Among the entries beneath this sentence, how many lines include the word "apple"? Only the number is wanted.

(INPUT RECORDS begins)

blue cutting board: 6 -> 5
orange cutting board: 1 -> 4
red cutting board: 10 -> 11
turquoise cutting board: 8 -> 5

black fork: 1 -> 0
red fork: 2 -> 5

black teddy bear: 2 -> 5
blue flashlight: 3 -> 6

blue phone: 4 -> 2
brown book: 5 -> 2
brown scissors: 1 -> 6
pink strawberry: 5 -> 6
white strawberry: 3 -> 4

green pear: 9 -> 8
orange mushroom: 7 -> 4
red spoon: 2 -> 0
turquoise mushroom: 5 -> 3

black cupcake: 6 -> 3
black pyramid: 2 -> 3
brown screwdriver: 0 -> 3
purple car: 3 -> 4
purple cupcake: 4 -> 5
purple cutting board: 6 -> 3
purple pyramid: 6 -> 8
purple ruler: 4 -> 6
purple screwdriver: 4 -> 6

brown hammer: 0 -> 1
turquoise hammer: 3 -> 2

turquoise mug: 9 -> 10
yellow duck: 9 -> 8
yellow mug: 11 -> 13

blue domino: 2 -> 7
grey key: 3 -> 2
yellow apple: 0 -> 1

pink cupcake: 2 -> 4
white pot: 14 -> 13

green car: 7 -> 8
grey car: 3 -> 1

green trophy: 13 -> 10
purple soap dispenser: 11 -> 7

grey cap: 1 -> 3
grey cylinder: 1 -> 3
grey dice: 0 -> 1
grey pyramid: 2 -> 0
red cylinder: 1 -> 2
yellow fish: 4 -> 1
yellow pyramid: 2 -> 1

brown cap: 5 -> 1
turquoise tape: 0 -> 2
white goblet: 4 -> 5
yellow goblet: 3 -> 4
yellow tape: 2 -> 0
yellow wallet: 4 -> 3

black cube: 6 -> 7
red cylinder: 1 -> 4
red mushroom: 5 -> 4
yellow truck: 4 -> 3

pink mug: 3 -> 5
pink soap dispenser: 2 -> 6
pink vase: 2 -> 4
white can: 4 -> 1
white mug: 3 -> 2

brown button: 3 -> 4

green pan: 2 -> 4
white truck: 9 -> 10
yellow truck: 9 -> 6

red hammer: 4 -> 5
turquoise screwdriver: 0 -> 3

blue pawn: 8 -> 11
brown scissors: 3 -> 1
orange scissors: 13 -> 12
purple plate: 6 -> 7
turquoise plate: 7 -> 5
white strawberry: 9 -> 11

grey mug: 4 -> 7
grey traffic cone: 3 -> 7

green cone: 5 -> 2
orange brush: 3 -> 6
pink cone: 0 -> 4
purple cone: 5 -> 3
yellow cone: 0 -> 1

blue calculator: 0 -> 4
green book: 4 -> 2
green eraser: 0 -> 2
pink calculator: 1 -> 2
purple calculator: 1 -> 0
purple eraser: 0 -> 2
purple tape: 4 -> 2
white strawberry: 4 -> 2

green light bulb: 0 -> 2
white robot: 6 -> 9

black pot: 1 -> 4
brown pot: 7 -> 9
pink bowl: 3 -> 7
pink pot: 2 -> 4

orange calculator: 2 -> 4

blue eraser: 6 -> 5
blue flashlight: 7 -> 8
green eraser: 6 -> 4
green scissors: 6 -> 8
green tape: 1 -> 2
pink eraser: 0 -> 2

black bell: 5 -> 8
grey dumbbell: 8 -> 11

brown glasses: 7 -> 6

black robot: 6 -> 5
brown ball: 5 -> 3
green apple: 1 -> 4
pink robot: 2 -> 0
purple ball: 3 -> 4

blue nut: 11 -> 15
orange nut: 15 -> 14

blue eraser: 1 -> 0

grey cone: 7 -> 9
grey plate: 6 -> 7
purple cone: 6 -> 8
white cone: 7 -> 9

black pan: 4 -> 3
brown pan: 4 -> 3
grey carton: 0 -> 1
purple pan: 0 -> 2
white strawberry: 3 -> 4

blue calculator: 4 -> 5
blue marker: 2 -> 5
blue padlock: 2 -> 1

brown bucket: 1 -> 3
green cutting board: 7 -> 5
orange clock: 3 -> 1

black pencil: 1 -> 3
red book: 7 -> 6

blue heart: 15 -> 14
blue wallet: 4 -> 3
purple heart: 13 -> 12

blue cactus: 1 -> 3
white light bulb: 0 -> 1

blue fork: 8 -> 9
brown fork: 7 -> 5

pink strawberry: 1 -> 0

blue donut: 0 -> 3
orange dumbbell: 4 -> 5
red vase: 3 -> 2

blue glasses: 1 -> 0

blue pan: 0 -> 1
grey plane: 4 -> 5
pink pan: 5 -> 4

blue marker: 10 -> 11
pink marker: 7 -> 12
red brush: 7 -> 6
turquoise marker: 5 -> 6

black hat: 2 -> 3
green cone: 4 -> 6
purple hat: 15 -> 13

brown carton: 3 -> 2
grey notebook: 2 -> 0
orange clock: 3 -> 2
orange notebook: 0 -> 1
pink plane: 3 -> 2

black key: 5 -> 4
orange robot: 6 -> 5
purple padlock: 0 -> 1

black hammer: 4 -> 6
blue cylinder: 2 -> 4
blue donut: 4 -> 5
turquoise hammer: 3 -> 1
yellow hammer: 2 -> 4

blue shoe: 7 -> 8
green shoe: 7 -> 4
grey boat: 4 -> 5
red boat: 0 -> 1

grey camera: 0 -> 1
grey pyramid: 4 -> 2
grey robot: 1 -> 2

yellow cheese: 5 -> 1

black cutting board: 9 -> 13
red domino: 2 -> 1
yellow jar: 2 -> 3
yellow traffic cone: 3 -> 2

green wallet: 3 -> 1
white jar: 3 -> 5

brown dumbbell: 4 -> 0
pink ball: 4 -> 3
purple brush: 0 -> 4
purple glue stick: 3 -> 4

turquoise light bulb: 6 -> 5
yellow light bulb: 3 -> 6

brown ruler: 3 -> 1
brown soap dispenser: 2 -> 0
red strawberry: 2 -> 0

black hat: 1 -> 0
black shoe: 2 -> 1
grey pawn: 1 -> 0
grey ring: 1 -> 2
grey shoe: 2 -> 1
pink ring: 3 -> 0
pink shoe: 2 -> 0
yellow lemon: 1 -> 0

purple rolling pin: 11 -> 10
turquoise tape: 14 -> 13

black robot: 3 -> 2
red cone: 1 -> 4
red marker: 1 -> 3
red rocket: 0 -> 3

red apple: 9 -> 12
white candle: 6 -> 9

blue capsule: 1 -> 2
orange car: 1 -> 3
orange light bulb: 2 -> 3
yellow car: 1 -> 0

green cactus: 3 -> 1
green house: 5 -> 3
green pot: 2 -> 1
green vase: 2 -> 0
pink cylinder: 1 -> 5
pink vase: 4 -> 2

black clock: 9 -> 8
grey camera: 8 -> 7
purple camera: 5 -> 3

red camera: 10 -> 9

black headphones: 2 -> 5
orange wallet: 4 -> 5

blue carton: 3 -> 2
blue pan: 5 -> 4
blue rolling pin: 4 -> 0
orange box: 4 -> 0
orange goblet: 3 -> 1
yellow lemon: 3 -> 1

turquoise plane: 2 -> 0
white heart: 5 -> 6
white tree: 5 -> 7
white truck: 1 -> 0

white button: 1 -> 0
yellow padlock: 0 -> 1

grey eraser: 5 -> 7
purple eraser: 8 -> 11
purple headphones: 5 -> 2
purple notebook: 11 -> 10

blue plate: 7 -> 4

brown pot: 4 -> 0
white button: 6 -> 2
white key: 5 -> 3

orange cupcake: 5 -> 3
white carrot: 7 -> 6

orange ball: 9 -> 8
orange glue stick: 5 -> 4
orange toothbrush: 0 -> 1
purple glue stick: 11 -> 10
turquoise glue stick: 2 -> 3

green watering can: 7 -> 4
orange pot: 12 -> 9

(INPUT RECORDS ends)

→ EXERCISE RESULT: 3